*** Opening of Input records ***

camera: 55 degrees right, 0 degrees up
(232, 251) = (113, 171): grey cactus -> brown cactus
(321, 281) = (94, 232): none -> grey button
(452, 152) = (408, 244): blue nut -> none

*** Close of Input records ***
*** Opening of Input records ***

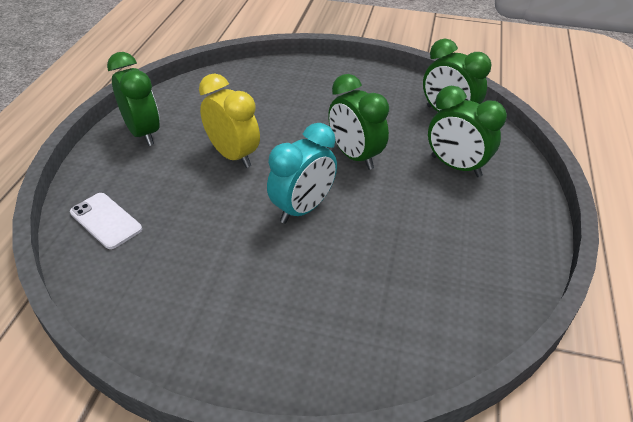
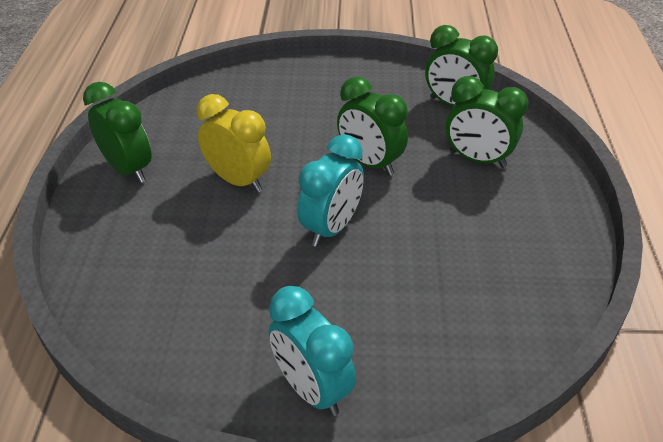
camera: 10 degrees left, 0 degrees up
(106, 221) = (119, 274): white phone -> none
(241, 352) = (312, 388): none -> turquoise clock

*** Close of Input records ***
*** Opening of Input records ***

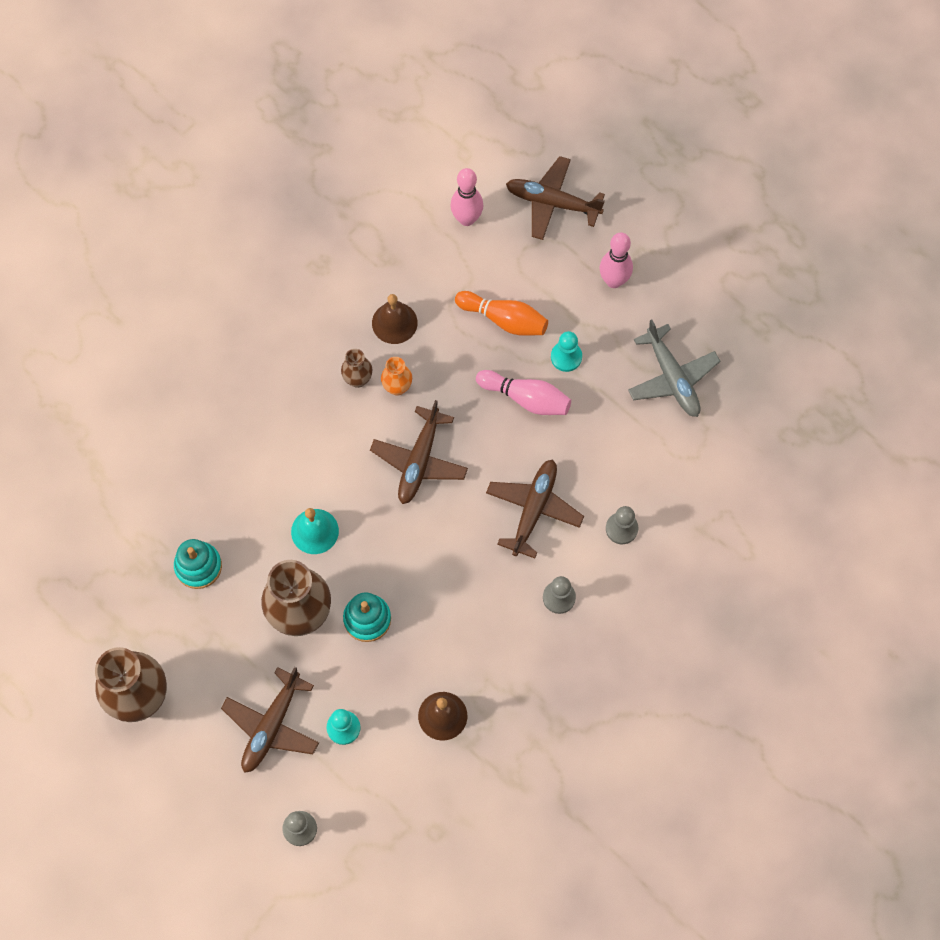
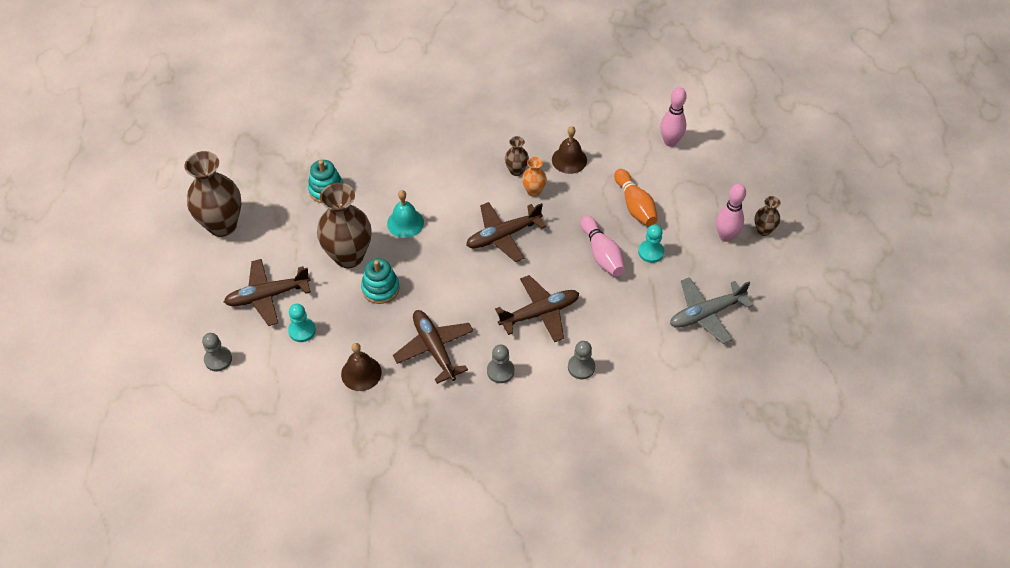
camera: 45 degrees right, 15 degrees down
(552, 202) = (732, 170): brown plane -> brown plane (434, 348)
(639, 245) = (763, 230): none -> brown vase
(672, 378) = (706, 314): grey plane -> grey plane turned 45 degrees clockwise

*** Close of Input records ***

◆ Activity ◆
Copy out only the lines of the records above from the one with "camera: 10 degrees left, 0 degrees up" through the one with "(241, 352) = (312, 388): none", exactly as they stand, both included.

◆ Response area ◆
camera: 10 degrees left, 0 degrees up
(106, 221) = (119, 274): white phone -> none
(241, 352) = (312, 388): none -> turquoise clock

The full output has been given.